::: Input rows :::

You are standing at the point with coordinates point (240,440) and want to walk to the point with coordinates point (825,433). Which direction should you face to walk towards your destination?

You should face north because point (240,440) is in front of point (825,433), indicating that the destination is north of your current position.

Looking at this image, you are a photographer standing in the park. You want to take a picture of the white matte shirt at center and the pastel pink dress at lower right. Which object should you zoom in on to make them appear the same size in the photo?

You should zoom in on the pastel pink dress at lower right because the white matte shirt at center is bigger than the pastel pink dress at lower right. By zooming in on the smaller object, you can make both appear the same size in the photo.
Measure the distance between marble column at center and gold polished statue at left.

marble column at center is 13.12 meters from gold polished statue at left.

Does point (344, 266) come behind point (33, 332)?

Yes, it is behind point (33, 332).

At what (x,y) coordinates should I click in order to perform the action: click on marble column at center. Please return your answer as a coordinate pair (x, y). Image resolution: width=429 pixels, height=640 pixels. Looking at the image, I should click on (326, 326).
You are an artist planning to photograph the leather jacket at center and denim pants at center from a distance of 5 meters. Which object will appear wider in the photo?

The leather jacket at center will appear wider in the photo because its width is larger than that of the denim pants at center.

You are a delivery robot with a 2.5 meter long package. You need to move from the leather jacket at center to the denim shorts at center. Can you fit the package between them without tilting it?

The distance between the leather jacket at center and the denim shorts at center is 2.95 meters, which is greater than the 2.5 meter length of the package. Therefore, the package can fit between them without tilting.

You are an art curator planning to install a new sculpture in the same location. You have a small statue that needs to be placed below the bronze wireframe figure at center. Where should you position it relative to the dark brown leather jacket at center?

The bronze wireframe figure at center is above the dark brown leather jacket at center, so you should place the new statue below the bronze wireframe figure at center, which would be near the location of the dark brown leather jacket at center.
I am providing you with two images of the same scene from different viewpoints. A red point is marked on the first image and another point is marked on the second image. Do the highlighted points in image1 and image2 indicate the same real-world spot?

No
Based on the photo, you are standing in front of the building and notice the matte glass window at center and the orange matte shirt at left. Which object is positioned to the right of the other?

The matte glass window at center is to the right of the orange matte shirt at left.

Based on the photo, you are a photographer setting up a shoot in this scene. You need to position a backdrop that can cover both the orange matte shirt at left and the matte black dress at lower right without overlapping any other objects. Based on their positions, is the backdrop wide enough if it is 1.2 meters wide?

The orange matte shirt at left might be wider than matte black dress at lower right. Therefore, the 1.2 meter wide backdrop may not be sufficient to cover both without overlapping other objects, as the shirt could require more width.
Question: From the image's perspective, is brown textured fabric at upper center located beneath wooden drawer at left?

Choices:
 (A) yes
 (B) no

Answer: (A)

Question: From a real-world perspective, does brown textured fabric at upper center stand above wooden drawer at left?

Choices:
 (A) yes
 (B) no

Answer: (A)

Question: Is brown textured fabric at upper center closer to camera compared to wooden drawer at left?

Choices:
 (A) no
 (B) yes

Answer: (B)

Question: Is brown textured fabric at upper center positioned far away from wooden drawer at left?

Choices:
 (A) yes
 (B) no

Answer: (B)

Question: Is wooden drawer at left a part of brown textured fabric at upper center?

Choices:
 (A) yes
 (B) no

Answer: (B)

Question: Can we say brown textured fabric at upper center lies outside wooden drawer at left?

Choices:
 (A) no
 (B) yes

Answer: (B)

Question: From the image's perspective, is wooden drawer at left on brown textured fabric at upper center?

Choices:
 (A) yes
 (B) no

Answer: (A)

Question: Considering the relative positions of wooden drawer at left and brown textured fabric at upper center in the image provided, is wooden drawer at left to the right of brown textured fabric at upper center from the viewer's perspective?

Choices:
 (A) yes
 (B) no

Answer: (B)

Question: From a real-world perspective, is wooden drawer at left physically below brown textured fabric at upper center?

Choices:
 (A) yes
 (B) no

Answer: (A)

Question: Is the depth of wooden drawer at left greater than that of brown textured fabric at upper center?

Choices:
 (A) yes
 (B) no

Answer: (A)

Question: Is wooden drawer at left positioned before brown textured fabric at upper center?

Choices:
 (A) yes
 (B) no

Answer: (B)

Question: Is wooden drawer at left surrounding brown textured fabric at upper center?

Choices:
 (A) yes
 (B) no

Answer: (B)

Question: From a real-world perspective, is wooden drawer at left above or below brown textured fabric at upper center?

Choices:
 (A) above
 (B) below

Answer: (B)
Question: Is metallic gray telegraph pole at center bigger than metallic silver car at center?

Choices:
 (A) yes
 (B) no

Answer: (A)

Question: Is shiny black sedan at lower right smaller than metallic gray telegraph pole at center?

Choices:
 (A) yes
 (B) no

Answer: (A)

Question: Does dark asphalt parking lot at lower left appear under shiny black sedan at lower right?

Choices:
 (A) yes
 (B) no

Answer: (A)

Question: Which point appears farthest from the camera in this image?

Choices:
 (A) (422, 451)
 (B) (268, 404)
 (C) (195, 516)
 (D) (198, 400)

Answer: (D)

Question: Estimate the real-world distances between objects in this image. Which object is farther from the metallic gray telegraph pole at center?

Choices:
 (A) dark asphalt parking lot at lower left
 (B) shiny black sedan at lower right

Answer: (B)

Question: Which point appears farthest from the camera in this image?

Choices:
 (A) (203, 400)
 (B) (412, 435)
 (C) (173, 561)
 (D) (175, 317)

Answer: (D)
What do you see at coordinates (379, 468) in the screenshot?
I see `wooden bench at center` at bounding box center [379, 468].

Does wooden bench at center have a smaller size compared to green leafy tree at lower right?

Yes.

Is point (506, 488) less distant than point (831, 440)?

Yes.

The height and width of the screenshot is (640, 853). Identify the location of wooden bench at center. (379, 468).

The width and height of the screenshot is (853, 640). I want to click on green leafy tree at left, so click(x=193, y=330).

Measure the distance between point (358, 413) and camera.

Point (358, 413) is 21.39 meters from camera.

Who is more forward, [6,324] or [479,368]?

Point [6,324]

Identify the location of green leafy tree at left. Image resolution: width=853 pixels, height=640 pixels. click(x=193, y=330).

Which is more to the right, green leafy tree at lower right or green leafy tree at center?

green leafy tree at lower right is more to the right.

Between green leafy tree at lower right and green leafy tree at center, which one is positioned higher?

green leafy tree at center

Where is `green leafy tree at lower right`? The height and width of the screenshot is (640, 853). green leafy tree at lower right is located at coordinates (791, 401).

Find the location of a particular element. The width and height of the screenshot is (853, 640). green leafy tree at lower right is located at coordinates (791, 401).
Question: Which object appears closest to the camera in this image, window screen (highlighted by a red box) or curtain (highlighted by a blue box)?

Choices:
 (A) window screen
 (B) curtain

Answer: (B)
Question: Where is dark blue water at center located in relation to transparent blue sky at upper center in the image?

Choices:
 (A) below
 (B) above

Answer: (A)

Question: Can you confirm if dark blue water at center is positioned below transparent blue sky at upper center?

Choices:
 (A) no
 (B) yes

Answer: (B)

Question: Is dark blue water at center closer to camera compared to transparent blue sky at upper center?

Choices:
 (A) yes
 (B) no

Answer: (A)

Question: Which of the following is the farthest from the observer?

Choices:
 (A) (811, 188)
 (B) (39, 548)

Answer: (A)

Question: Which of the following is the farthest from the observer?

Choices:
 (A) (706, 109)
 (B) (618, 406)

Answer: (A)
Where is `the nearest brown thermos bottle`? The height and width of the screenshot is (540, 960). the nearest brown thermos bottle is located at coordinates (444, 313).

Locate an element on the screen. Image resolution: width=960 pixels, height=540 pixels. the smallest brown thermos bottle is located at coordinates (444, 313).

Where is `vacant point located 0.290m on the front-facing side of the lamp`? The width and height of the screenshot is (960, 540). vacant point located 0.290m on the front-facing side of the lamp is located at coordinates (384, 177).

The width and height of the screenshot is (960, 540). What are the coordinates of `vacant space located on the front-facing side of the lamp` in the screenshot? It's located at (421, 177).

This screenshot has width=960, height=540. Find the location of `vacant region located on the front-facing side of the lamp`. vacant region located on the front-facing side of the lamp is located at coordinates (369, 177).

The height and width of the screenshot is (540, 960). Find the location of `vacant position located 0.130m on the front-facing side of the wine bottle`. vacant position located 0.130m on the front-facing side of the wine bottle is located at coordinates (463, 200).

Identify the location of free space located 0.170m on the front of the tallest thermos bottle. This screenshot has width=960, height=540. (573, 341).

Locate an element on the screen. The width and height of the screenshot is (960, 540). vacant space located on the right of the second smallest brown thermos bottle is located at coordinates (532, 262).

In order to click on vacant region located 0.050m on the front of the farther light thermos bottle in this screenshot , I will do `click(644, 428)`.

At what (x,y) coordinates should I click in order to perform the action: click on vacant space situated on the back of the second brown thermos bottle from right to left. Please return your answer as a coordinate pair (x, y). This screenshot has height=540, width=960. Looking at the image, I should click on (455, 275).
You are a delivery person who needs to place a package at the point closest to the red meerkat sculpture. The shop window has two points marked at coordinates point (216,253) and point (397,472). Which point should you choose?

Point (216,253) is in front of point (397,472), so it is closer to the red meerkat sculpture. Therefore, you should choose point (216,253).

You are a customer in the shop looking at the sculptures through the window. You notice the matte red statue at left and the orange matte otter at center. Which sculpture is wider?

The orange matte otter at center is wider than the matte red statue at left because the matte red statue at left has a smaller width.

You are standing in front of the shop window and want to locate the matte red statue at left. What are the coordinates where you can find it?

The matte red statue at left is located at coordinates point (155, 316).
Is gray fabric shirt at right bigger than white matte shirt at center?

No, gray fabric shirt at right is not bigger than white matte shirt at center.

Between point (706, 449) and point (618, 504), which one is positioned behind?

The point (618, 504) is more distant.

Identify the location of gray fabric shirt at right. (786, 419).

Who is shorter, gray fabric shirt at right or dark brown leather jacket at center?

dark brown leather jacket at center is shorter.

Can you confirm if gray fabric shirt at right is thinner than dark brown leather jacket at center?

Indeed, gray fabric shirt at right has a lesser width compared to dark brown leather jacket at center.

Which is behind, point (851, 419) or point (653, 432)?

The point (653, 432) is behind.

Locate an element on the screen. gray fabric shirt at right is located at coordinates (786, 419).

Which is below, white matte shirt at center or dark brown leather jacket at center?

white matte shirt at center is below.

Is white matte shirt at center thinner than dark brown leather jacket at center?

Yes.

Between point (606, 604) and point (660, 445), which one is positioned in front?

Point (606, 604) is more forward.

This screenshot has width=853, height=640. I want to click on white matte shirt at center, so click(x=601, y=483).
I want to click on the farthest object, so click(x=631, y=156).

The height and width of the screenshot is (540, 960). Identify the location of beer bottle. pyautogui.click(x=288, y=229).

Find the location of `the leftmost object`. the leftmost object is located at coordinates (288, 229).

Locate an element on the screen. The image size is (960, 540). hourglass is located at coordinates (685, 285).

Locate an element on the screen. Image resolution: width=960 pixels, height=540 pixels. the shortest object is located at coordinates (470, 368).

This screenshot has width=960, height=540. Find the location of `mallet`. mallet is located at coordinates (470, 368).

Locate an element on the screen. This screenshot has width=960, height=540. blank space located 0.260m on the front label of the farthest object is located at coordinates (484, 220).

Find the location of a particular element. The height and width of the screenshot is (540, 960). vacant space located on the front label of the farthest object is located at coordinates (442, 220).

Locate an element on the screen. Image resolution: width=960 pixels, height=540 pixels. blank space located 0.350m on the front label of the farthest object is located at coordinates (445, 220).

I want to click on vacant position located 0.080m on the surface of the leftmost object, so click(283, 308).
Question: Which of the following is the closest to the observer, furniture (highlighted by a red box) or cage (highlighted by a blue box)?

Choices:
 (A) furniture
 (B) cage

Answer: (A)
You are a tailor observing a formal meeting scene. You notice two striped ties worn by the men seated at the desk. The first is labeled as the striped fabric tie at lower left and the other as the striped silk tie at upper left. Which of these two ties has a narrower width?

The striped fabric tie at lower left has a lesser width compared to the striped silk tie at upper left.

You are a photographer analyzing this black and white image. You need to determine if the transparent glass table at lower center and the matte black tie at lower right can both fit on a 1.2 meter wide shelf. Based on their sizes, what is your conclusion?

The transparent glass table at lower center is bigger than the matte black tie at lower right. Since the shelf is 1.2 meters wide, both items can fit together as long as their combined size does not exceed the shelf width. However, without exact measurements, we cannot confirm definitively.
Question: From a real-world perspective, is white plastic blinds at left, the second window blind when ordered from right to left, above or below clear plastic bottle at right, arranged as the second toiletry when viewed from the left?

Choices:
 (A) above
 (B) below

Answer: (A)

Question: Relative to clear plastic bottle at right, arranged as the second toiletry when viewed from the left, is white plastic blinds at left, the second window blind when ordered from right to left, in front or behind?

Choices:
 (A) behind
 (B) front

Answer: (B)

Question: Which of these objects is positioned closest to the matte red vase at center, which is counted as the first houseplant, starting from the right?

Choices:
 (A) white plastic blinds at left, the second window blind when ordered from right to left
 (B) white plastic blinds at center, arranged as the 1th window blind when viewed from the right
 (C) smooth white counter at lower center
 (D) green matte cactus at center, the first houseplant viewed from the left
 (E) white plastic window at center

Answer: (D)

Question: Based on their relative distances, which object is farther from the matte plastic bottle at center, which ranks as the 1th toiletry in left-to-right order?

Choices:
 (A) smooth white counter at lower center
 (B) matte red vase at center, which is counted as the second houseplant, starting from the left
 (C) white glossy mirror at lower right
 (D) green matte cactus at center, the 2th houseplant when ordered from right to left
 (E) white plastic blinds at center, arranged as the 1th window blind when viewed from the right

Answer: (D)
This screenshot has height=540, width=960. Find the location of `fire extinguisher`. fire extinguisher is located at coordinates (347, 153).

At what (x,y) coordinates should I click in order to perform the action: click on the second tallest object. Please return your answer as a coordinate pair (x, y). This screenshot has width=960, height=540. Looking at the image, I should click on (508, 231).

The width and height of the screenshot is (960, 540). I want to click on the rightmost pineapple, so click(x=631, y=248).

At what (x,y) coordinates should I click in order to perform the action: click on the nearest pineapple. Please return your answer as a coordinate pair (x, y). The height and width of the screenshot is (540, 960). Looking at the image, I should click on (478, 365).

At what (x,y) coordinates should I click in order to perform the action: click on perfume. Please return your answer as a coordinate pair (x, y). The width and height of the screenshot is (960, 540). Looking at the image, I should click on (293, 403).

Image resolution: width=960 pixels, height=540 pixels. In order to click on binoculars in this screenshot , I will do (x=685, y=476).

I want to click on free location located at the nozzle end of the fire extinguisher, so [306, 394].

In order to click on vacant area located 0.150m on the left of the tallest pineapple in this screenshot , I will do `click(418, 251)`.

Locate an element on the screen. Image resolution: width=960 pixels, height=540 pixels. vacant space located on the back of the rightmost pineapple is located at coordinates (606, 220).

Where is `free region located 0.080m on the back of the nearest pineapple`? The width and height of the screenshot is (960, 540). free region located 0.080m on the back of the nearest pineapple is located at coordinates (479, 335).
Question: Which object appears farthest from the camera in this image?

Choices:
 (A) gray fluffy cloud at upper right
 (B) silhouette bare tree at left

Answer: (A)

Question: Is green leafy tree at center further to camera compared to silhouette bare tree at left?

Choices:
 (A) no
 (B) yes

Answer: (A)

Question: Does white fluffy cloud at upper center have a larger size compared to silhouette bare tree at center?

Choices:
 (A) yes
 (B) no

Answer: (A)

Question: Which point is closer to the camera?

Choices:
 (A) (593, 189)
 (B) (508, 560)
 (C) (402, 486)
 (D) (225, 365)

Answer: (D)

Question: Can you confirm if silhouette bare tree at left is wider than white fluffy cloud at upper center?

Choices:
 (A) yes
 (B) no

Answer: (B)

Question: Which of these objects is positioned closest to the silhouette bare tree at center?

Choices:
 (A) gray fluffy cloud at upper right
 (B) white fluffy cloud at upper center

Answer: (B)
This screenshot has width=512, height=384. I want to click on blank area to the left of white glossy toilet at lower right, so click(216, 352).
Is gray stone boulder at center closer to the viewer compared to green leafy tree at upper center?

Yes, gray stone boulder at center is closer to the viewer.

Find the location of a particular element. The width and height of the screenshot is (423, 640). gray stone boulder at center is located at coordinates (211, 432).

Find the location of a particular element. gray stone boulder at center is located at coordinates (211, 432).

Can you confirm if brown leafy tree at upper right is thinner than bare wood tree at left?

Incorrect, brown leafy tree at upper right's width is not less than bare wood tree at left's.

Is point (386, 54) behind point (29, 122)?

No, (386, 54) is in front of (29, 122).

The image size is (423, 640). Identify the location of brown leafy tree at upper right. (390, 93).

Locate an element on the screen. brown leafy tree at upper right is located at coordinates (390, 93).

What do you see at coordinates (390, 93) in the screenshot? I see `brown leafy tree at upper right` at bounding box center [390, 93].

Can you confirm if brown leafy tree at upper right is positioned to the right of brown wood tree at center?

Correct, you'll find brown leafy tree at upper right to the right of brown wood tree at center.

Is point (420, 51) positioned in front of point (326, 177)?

:::

:: What to produce ::
Copy everything in the rows above, from the line containing "Point (606, 604) is more forward." down to the line containing "coordinates (445, 220).", with both of those lines included and nothing changed.

:: Task solution ::
Point (606, 604) is more forward.

This screenshot has width=853, height=640. I want to click on white matte shirt at center, so click(x=601, y=483).
I want to click on the farthest object, so click(x=631, y=156).

The height and width of the screenshot is (540, 960). Identify the location of beer bottle. pyautogui.click(x=288, y=229).

Find the location of `the leftmost object`. the leftmost object is located at coordinates (288, 229).

Locate an element on the screen. The image size is (960, 540). hourglass is located at coordinates (685, 285).

Locate an element on the screen. Image resolution: width=960 pixels, height=540 pixels. the shortest object is located at coordinates (470, 368).

This screenshot has width=960, height=540. Find the location of `mallet`. mallet is located at coordinates (470, 368).

Locate an element on the screen. This screenshot has width=960, height=540. blank space located 0.260m on the front label of the farthest object is located at coordinates (484, 220).

Find the location of a particular element. The height and width of the screenshot is (540, 960). vacant space located on the front label of the farthest object is located at coordinates (442, 220).

Locate an element on the screen. Image resolution: width=960 pixels, height=540 pixels. blank space located 0.350m on the front label of the farthest object is located at coordinates (445, 220).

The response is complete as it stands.